> **What needs to be done**: Please reproduce exactly the line that carries "white rectangle: (777, 61)" and all remaining lines through the last line of the data, and write nothing else.

[Records drawn from a dataset]
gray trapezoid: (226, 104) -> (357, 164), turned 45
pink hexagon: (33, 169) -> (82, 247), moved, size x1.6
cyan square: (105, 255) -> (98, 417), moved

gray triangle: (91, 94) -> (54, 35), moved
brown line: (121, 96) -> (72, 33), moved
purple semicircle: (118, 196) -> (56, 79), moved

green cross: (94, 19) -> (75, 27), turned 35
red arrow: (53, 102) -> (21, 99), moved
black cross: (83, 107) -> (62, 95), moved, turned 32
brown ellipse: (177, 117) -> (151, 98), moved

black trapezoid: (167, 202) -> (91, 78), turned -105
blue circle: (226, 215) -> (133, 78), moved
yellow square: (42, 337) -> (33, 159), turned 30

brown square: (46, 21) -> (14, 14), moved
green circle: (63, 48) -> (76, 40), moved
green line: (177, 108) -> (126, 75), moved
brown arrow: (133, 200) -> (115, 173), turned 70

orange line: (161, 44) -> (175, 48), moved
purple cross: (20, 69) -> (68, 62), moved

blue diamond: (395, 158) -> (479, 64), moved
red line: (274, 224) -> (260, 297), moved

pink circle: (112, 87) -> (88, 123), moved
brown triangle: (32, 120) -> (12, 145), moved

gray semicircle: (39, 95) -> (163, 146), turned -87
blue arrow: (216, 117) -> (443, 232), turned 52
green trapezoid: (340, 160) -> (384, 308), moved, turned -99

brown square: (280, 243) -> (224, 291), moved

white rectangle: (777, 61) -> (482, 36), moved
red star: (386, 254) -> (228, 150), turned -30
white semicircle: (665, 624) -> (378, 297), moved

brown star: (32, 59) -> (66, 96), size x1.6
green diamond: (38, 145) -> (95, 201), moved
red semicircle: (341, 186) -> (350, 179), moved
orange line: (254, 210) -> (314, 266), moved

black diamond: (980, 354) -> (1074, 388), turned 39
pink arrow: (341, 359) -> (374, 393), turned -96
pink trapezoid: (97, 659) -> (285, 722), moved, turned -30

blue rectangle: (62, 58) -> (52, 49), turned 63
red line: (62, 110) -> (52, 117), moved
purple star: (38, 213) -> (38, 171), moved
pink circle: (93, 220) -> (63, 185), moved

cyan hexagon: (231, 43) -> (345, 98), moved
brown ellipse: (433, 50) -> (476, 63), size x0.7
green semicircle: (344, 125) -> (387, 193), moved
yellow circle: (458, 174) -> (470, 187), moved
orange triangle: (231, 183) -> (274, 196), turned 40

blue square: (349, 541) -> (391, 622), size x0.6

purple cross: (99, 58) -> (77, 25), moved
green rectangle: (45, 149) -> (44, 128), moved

> **The completed task**:
white rectangle: (777, 61) -> (482, 36), moved
red star: (386, 254) -> (228, 150), turned -30
white semicircle: (665, 624) -> (378, 297), moved

brown star: (32, 59) -> (66, 96), size x1.6
green diamond: (38, 145) -> (95, 201), moved
red semicircle: (341, 186) -> (350, 179), moved
orange line: (254, 210) -> (314, 266), moved

black diamond: (980, 354) -> (1074, 388), turned 39
pink arrow: (341, 359) -> (374, 393), turned -96
pink trapezoid: (97, 659) -> (285, 722), moved, turned -30

blue rectangle: (62, 58) -> (52, 49), turned 63
red line: (62, 110) -> (52, 117), moved
purple star: (38, 213) -> (38, 171), moved
pink circle: (93, 220) -> (63, 185), moved

cyan hexagon: (231, 43) -> (345, 98), moved
brown ellipse: (433, 50) -> (476, 63), size x0.7
green semicircle: (344, 125) -> (387, 193), moved
yellow circle: (458, 174) -> (470, 187), moved
orange triangle: (231, 183) -> (274, 196), turned 40

blue square: (349, 541) -> (391, 622), size x0.6

purple cross: (99, 58) -> (77, 25), moved
green rectangle: (45, 149) -> (44, 128), moved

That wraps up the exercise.